• _ASSIGNMENT_:
If a line of the records contains the word "none", list it.

○ ○ ○ ○

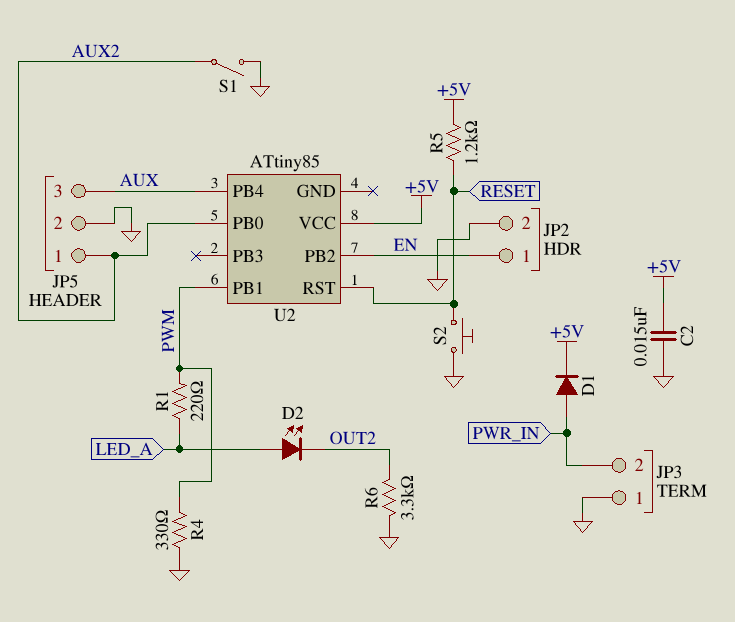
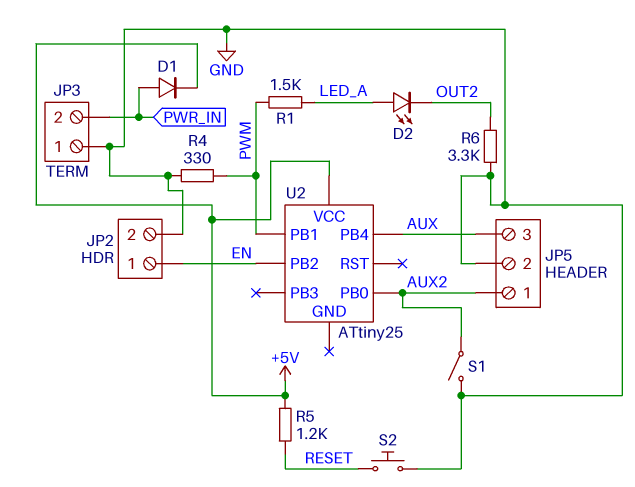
C2: 15nF (+5V, GND) -> none
R1: 220 (LED_A, PWM) -> 1.5k (LED_A, PWM)
U2: ATtiny85 -> ATtiny25
U2 pin RST: RESET -> none

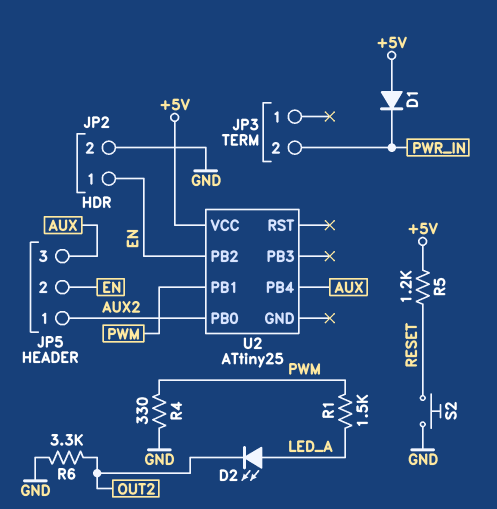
D1: diode (A PWR_IN, K +5V) -> diode (A +5V, K PWR_IN)
JP3 pin 1: GND -> none
JP5 pin 2: GND -> EN
S1: switch (AUX2, GND) -> none

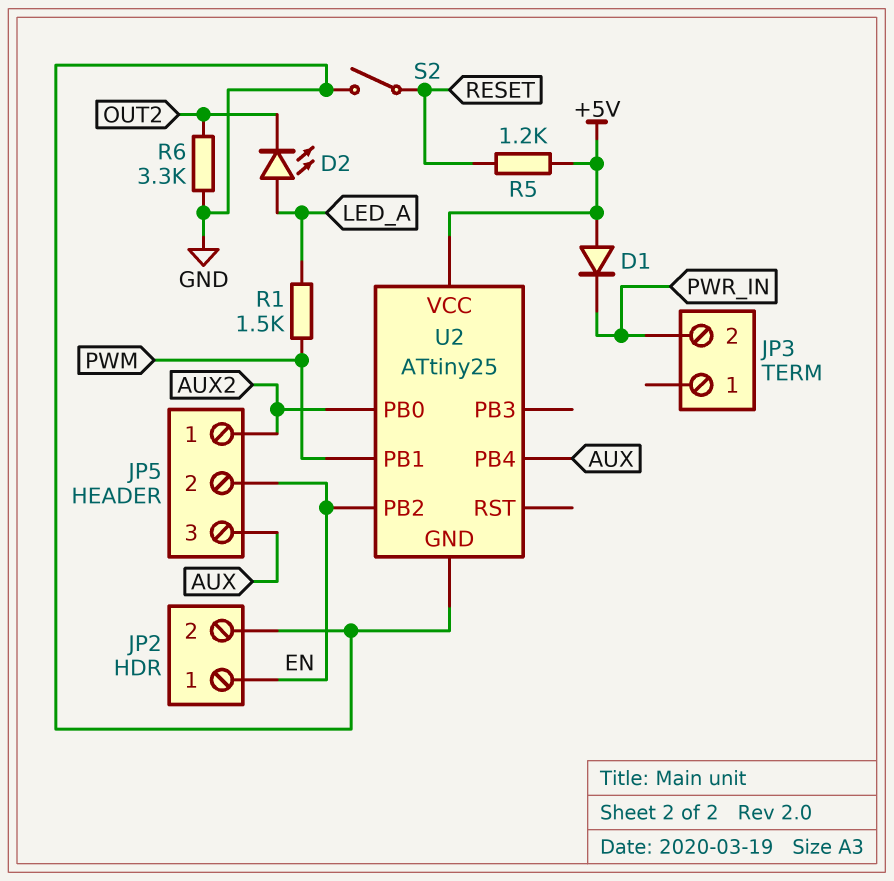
R4: 330 (GND, PWM) -> none
S2: button (GND, RESET) -> switch (GND, RESET)
U2 pin GND: none -> GND

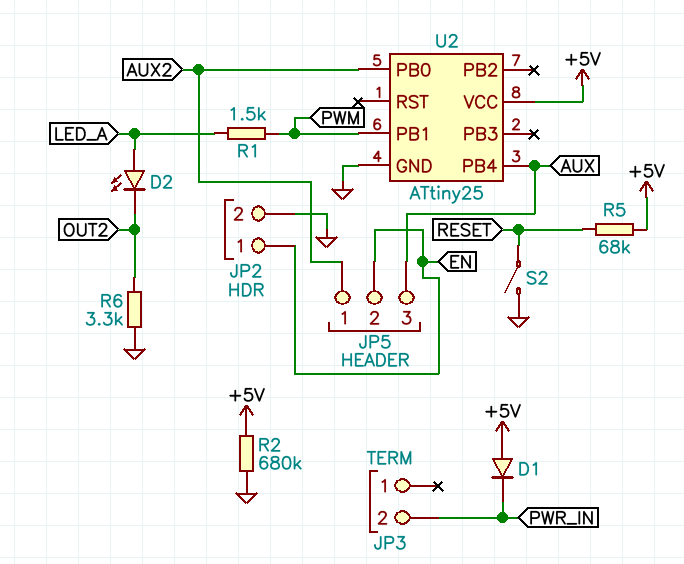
R2: none -> 680k (+5V, GND)
R5: 1.2k (+5V, RESET) -> 68k (+5V, RESET)
U2 pin PB2: EN -> none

○ ○ ○ ○

• _SOLUTION TO THIS PROBLEM_:
C2: 15nF (+5V, GND) -> none
U2 pin RST: RESET -> none
JP3 pin 1: GND -> none
S1: switch (AUX2, GND) -> none
R4: 330 (GND, PWM) -> none
U2 pin GND: none -> GND
R2: none -> 680k (+5V, GND)
U2 pin PB2: EN -> none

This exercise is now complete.